■ **Given exercise**
Below is some material; transcribe all of it exactly.

[Start Excerpted data]

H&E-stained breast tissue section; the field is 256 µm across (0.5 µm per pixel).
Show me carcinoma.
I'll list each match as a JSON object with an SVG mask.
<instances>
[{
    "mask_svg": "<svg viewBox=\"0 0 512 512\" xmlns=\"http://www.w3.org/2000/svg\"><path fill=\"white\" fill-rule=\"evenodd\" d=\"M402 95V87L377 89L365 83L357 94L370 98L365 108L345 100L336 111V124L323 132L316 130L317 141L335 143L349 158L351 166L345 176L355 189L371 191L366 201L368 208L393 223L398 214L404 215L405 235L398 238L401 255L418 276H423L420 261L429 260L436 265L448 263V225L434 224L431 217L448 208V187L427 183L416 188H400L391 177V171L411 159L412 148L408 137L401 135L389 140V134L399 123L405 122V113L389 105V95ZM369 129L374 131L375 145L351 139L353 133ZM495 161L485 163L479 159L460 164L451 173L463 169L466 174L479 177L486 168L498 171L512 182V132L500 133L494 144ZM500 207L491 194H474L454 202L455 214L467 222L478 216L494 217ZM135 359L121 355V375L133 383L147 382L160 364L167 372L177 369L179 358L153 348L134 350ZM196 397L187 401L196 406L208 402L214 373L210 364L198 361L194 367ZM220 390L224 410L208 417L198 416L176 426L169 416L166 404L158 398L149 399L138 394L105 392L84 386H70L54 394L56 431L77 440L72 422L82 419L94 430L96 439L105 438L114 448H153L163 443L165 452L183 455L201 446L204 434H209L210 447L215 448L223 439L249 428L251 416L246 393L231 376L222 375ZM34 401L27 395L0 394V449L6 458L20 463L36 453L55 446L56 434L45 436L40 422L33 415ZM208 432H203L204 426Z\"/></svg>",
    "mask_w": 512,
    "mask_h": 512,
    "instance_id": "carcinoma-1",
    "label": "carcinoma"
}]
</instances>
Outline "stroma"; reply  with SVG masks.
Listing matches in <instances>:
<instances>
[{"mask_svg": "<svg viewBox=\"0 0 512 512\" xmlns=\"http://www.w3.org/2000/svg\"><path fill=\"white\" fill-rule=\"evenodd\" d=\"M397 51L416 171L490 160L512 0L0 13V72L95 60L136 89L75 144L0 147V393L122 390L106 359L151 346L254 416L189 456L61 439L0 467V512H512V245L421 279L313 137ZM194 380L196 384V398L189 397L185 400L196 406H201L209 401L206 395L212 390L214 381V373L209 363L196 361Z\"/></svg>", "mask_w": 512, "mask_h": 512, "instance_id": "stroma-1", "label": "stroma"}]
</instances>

[End Excerpted data]

■ **Task output**
H&E-stained breast tissue section; the field is 256 µm across (0.5 µm per pixel).
Show me carcinoma.
I'll list each match as a JSON object with an SVG mask.
<instances>
[{
    "mask_svg": "<svg viewBox=\"0 0 512 512\" xmlns=\"http://www.w3.org/2000/svg\"><path fill=\"white\" fill-rule=\"evenodd\" d=\"M402 95V87L377 89L365 83L357 94L370 98L365 108L345 100L336 111V124L323 132L316 130L317 141L335 143L349 158L351 166L345 176L355 189L371 191L366 201L368 208L393 223L398 214L404 215L405 235L398 238L401 255L418 276H423L420 261L429 260L436 265L448 263V225L434 224L431 217L448 208V187L427 183L416 188H400L391 177V171L411 159L412 148L408 137L401 135L389 140V134L399 123L405 122V113L389 105V95ZM369 129L374 131L375 145L351 139L353 133ZM495 161L485 163L479 159L460 164L451 173L463 169L466 174L479 177L486 168L498 171L512 182V132L500 133L494 144ZM500 207L491 194H474L454 202L455 214L467 222L478 216L494 217ZM135 359L121 355V375L133 383L147 382L160 364L167 372L177 369L179 358L153 348L134 350ZM196 397L187 401L196 406L208 402L214 373L210 364L198 361L194 367ZM220 390L224 410L208 417L198 416L176 426L169 416L166 404L158 398L149 399L138 394L105 392L84 386H70L54 394L56 431L77 440L72 422L82 419L94 430L96 439L105 438L114 448H153L163 443L165 452L183 455L201 446L204 434H209L210 447L215 448L223 439L249 428L251 416L246 393L231 376L222 375ZM34 401L27 395L0 394V449L6 458L20 463L36 453L55 446L56 434L45 436L40 422L33 415ZM208 432H203L204 426Z\"/></svg>",
    "mask_w": 512,
    "mask_h": 512,
    "instance_id": "carcinoma-1",
    "label": "carcinoma"
}]
</instances>
Outline "stroma"; reply  with SVG masks.
Listing matches in <instances>:
<instances>
[{"mask_svg": "<svg viewBox=\"0 0 512 512\" xmlns=\"http://www.w3.org/2000/svg\"><path fill=\"white\" fill-rule=\"evenodd\" d=\"M397 51L416 171L490 160L512 0L0 13V72L95 60L136 89L75 144L0 147V393L122 390L106 359L151 346L254 416L189 456L61 439L0 467V512H512V245L421 279L313 137ZM194 380L196 384V398L189 397L185 400L196 406H201L209 401L206 395L212 390L214 381V373L209 363L196 361Z\"/></svg>", "mask_w": 512, "mask_h": 512, "instance_id": "stroma-1", "label": "stroma"}]
</instances>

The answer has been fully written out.